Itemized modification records
--- START ---
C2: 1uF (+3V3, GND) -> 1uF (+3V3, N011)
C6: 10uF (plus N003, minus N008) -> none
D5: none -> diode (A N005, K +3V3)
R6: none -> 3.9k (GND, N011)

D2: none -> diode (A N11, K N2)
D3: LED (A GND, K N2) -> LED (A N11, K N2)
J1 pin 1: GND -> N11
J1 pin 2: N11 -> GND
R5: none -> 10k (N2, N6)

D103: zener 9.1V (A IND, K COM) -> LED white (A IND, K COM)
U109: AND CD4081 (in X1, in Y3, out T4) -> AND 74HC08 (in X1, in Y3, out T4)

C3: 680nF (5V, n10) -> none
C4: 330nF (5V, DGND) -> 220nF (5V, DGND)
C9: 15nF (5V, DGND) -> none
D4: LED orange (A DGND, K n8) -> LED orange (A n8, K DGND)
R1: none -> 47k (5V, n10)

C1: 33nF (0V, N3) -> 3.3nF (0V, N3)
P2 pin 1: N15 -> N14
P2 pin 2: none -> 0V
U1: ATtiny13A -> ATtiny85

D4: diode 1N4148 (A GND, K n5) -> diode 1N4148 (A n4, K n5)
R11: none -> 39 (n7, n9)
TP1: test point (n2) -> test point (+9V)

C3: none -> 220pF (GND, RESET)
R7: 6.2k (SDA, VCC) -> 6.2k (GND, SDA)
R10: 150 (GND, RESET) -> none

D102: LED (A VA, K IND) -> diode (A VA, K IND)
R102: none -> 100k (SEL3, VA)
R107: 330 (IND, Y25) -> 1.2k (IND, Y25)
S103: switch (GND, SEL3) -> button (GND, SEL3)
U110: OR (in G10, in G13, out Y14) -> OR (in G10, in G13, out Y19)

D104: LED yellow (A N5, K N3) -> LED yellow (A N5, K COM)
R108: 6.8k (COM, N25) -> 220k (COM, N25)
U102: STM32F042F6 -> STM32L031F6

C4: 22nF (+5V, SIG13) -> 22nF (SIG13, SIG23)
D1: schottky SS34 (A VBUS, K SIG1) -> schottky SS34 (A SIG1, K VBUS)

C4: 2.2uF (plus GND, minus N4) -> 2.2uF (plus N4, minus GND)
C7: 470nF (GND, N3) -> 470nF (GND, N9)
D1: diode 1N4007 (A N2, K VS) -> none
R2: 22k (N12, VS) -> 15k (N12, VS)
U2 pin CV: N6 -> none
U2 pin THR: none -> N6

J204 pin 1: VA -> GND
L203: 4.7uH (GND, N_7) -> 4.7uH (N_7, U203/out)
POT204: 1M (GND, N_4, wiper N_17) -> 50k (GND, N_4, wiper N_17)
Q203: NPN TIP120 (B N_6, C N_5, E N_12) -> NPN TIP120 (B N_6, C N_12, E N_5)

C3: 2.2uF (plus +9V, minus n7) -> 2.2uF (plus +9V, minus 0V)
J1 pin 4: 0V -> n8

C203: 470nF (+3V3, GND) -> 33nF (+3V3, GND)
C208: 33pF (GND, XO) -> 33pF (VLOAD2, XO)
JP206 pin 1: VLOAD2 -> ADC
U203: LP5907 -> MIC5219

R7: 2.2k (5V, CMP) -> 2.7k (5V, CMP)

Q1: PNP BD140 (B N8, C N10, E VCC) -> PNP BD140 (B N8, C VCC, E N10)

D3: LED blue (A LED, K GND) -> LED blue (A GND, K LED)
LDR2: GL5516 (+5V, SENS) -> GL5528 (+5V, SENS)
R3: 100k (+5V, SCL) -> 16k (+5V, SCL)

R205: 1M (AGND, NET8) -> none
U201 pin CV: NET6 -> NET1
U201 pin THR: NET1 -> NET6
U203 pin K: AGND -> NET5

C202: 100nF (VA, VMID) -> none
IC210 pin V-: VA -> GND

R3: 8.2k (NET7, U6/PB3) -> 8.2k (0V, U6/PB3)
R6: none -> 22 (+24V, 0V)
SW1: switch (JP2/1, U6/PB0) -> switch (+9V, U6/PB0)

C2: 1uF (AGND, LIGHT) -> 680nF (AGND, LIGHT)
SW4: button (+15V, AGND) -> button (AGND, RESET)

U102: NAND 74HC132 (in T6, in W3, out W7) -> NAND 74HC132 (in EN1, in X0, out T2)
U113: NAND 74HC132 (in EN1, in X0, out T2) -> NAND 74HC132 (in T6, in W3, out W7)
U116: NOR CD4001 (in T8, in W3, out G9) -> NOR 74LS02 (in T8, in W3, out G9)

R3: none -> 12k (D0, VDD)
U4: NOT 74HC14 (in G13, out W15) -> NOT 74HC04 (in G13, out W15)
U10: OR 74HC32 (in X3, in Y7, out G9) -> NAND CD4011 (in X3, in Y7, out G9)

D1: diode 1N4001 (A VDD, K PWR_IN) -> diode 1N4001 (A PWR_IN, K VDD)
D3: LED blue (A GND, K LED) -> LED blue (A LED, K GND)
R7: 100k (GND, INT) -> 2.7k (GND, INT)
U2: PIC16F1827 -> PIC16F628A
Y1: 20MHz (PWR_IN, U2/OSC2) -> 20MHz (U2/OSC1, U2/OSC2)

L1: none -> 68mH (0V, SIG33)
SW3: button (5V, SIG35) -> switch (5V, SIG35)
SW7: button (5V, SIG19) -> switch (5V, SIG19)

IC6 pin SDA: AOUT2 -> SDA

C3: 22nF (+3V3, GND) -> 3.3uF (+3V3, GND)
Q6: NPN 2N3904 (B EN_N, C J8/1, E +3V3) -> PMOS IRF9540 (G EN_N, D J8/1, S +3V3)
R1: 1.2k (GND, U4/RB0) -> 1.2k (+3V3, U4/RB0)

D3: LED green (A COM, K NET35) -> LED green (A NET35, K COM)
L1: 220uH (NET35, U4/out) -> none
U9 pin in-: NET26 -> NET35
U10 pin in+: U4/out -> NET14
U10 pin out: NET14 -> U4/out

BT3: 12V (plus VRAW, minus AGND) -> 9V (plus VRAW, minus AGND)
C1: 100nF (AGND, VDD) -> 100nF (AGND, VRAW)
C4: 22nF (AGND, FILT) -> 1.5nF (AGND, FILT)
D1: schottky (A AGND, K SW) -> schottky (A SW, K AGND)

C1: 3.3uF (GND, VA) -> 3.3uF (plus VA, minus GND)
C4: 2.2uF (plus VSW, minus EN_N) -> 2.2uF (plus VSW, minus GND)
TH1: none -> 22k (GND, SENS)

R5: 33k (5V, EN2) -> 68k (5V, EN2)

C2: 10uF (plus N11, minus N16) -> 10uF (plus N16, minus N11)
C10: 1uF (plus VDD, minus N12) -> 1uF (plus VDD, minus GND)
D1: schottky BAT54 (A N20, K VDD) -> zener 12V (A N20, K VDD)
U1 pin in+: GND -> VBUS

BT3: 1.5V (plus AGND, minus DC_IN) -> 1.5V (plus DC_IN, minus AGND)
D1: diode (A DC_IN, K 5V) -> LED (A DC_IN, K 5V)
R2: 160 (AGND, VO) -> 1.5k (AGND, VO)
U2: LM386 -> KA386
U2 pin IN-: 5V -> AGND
--- END ---
> **EXERCISE AIM**
Copy each line of the data above that holds "VRAW".

> **TASK OUTPUT**
BT3: 12V (plus VRAW, minus AGND) -> 9V (plus VRAW, minus AGND)
C1: 100nF (AGND, VDD) -> 100nF (AGND, VRAW)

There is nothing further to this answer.